* **What you need to do**:
From the data below, pull out every line that contains the string "none". Treat uppercase and lowercase as different.

* **Recorded data**:
.....
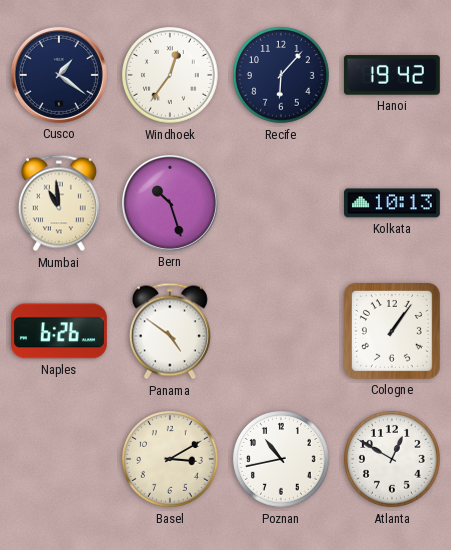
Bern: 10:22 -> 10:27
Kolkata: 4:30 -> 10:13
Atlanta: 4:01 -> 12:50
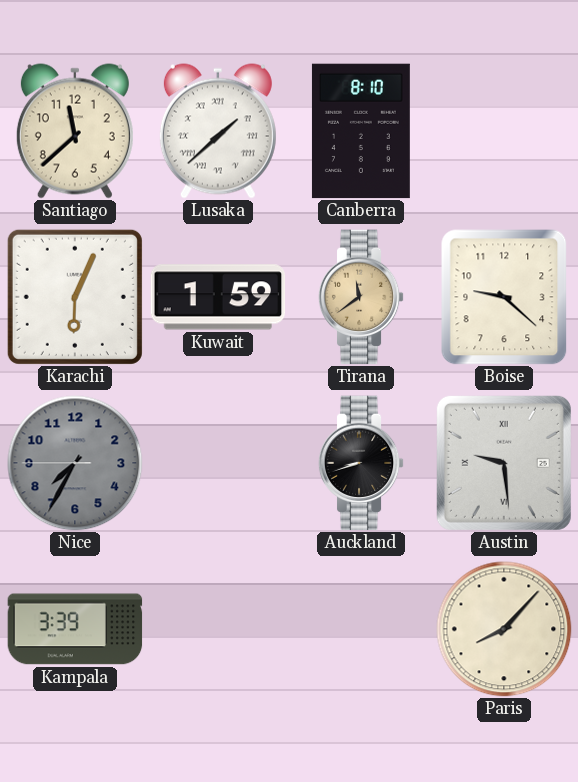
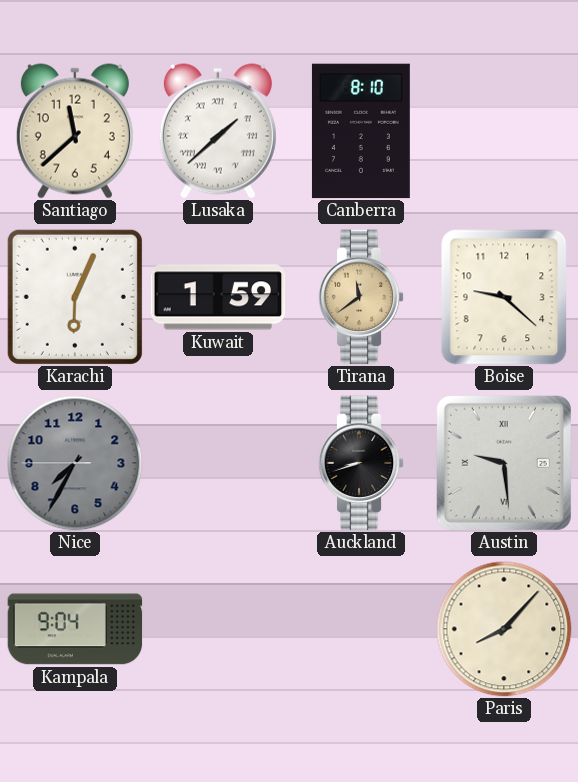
Kampala: 3:39 -> 9:04
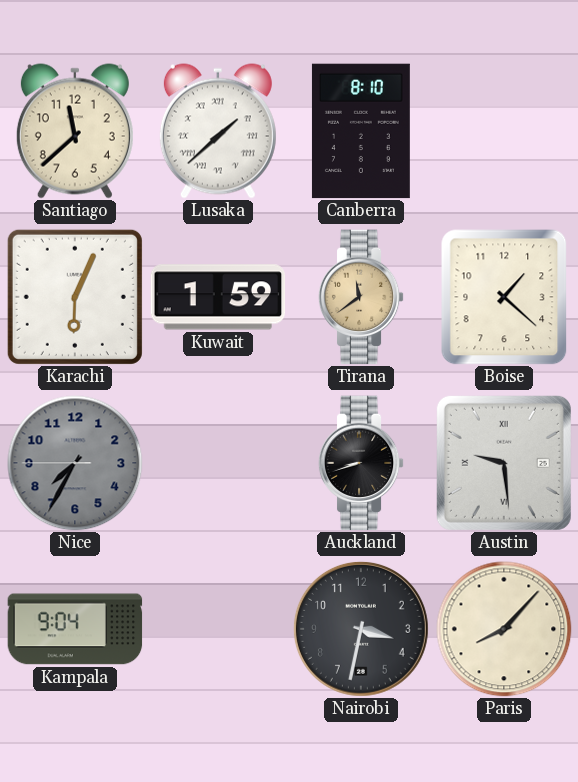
Boise: 9:22 -> 1:22
Nairobi: none -> 3:32
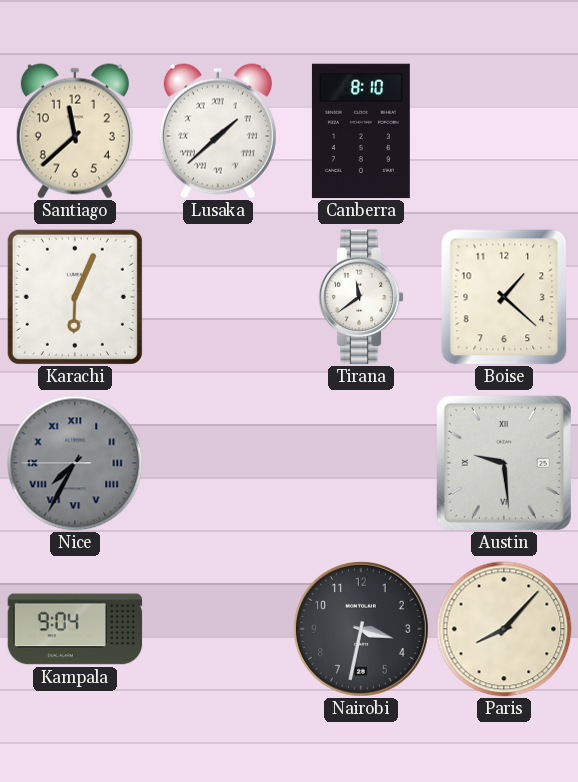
Kuwait: 1:59 -> none
Tirana dial: champagne -> white
Nice numerals: Arabic -> Roman
Auckland: 8:42 -> none
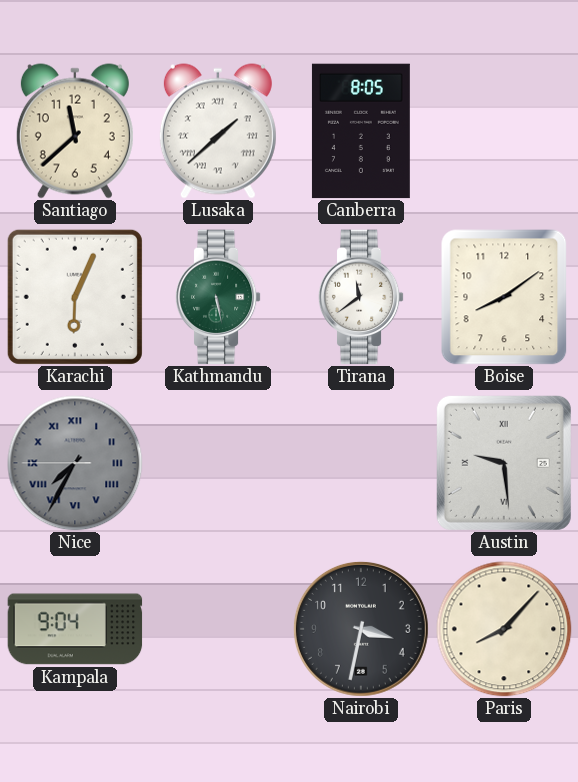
Canberra: 8:10 -> 8:05
Kathmandu: none -> 5:28
Boise: 1:22 -> 8:09
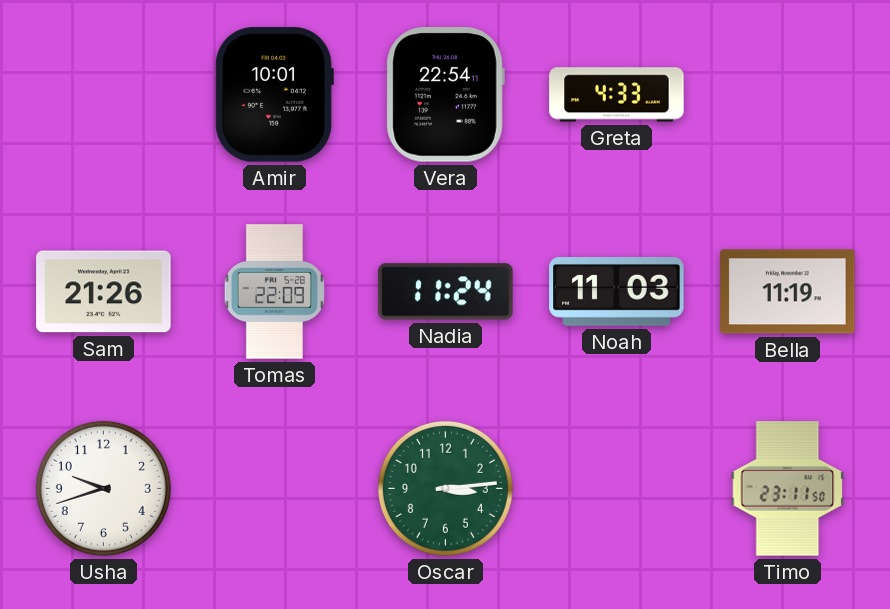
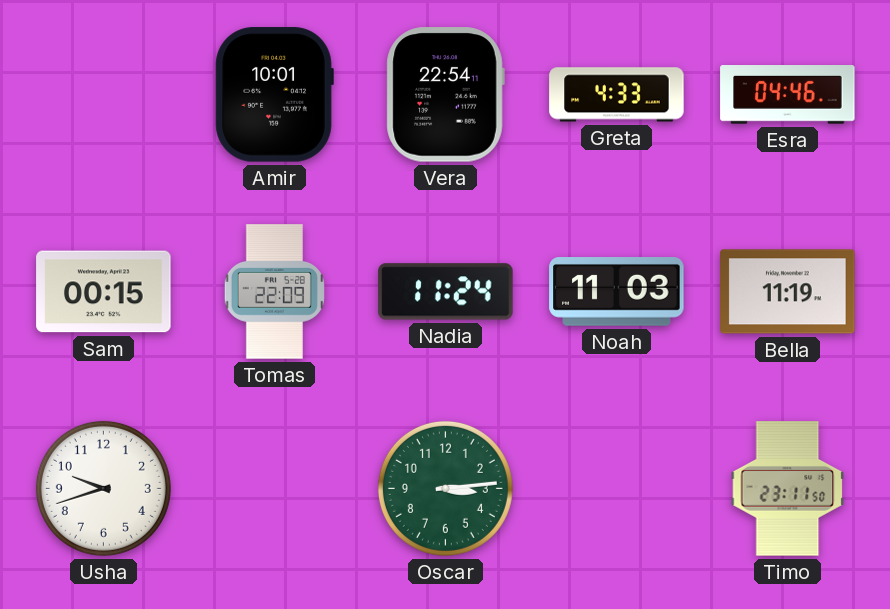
Esra: none -> 04:46
Sam: 21:26 -> 00:15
.....
* **Result of this exercise**:
Nairobi: none -> 3:32
Kuwait: 1:59 -> none
Auckland: 8:42 -> none
Kathmandu: none -> 5:28
Esra: none -> 04:46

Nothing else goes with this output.